▶ [Aim]
Return every line below that contains the string "kern".
[START Material to process]
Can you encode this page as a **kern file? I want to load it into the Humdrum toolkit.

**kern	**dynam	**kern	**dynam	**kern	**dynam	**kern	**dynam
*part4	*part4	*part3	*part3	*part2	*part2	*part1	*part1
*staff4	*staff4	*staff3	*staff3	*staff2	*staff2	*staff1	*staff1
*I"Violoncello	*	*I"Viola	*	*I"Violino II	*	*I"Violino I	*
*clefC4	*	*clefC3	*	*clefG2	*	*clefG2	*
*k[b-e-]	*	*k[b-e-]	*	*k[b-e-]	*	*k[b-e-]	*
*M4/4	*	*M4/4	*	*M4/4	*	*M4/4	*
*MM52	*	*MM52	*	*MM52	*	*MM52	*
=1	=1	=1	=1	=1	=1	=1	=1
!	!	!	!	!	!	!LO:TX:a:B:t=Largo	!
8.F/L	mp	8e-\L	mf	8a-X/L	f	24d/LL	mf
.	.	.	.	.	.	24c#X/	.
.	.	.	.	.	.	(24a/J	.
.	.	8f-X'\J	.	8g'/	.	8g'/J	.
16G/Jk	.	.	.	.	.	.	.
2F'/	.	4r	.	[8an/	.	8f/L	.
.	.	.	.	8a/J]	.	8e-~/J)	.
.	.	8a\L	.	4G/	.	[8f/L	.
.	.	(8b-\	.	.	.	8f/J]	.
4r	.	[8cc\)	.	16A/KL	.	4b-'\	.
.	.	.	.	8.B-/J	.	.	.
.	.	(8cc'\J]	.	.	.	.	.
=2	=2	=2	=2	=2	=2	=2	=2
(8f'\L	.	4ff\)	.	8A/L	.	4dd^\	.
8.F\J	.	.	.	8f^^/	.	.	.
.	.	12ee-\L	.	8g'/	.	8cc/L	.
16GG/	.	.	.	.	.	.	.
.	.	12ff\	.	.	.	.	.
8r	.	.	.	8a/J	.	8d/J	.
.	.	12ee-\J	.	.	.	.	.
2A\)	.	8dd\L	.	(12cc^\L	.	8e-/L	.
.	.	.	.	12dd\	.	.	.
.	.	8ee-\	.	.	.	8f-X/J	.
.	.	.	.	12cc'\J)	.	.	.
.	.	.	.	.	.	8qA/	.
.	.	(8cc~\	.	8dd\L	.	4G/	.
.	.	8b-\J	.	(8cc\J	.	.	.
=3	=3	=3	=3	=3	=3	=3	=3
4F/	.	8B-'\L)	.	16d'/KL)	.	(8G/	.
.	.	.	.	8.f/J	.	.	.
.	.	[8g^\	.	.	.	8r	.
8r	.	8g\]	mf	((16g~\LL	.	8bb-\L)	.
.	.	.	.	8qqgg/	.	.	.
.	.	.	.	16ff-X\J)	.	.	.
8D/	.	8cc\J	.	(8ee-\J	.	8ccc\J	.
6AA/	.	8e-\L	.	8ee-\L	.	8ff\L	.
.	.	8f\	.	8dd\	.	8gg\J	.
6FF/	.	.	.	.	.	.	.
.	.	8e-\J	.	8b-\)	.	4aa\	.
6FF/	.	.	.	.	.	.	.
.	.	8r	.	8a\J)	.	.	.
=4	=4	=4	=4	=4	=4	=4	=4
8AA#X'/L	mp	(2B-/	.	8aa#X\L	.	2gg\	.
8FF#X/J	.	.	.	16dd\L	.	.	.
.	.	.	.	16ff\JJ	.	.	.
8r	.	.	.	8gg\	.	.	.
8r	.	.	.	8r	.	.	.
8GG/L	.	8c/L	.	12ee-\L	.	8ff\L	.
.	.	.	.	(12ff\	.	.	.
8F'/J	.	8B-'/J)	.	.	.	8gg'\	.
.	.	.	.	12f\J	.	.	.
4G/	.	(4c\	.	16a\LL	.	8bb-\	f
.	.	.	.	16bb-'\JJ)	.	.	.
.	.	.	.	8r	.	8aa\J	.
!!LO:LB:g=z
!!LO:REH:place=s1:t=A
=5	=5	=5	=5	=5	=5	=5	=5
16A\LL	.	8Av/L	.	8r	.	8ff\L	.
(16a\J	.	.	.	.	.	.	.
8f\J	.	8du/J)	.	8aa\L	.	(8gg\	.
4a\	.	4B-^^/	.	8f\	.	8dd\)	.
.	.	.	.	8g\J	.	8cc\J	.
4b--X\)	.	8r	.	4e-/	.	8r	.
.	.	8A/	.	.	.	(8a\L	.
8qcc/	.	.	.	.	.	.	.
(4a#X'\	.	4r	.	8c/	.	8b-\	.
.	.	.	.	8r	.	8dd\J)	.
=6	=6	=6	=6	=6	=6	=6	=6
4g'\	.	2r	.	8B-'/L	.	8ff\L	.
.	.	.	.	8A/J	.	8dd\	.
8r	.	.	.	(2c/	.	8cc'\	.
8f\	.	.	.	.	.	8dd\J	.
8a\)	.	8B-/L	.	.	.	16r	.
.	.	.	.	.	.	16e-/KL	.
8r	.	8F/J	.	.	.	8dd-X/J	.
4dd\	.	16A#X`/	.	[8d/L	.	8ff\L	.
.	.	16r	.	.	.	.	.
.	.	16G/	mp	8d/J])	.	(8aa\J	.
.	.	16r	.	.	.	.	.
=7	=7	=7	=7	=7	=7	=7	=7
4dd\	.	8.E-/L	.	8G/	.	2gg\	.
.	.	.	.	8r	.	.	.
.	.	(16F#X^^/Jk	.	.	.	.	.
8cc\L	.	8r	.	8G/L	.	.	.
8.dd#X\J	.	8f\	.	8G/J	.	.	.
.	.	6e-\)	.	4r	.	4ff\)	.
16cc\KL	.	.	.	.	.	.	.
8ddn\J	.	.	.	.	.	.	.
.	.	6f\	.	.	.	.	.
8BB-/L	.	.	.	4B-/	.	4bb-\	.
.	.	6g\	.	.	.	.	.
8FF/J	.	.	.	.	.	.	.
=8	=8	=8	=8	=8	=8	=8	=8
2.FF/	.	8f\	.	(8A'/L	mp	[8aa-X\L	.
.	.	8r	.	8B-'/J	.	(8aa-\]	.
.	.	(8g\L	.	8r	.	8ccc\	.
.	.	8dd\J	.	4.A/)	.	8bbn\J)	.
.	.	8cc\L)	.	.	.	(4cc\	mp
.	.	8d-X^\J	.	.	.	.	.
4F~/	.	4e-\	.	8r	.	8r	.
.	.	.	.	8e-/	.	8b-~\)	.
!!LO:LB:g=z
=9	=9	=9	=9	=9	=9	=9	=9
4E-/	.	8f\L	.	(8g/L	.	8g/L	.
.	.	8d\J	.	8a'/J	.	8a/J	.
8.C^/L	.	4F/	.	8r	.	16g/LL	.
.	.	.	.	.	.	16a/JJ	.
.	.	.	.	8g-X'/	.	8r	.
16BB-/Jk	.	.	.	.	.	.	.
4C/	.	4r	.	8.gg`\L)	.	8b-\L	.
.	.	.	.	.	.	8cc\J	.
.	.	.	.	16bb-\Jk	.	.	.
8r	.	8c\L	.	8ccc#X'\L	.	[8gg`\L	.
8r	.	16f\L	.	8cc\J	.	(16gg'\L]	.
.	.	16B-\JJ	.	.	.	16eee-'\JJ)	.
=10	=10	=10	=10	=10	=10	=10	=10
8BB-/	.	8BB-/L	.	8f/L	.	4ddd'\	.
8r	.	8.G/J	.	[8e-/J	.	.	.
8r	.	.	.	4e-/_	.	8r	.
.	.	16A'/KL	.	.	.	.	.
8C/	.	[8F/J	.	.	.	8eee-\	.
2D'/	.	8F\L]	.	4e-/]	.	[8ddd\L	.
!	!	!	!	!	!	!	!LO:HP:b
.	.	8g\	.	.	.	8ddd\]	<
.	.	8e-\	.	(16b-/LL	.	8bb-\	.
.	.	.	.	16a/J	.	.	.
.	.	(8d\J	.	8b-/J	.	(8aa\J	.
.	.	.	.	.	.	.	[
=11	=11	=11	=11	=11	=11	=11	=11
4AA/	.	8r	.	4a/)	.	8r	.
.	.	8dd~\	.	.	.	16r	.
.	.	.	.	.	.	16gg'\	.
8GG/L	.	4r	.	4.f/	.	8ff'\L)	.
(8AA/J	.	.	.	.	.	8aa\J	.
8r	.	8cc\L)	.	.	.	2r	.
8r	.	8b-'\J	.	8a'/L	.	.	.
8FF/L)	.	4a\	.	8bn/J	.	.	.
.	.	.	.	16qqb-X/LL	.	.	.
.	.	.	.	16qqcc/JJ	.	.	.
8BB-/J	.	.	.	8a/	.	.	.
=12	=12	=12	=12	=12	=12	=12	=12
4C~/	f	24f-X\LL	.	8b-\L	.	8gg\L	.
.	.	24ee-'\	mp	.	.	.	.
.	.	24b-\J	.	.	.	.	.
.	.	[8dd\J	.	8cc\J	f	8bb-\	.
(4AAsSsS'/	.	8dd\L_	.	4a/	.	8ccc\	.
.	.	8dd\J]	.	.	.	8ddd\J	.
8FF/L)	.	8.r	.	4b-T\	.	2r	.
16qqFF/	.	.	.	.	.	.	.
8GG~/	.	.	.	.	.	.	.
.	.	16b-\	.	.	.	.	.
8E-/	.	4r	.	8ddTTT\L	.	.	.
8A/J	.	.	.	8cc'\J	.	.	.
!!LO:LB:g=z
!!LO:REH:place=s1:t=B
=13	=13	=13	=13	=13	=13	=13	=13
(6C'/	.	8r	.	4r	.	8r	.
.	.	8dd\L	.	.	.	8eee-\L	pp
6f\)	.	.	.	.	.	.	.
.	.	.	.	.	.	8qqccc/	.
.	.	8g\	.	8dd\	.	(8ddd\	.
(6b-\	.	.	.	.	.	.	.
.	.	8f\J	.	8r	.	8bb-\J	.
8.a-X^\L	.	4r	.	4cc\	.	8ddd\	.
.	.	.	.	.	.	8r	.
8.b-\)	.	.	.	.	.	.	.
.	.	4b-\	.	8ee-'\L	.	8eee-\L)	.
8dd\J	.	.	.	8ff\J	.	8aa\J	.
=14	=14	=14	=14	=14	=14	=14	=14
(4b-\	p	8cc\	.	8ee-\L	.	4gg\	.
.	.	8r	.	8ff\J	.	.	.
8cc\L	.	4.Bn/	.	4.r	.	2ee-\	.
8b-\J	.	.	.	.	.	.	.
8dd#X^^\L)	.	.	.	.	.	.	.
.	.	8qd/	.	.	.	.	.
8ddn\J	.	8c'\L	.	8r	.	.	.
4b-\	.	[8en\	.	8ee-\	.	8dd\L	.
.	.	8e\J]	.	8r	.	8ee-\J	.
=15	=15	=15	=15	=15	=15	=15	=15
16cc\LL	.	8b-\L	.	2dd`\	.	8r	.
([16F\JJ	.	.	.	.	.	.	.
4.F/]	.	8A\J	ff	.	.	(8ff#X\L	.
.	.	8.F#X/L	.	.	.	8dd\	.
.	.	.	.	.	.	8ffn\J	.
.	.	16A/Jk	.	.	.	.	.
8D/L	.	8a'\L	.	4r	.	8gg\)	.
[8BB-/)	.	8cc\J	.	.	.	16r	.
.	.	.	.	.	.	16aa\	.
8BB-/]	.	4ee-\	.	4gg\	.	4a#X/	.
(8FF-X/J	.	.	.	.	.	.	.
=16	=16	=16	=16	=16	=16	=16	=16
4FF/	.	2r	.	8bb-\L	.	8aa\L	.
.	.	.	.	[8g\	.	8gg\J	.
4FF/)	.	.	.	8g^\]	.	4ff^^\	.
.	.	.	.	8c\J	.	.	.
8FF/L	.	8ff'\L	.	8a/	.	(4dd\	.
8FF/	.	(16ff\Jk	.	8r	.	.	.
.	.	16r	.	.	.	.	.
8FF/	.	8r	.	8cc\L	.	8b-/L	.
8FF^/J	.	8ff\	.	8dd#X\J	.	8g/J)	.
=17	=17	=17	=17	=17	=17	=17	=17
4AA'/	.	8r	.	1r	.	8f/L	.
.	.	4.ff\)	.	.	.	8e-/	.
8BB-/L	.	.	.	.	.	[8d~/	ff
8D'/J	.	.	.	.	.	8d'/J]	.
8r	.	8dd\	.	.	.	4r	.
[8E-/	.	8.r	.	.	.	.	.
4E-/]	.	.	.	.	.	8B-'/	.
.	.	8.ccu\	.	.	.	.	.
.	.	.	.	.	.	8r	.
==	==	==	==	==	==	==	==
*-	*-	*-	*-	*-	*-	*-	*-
[END Material to process]
▶ [Solution]
Can you encode this page as a **kern file? I want to load it into the Humdrum toolkit.
**kern	**dynam	**kern	**dynam	**kern	**dynam	**kern	**dynam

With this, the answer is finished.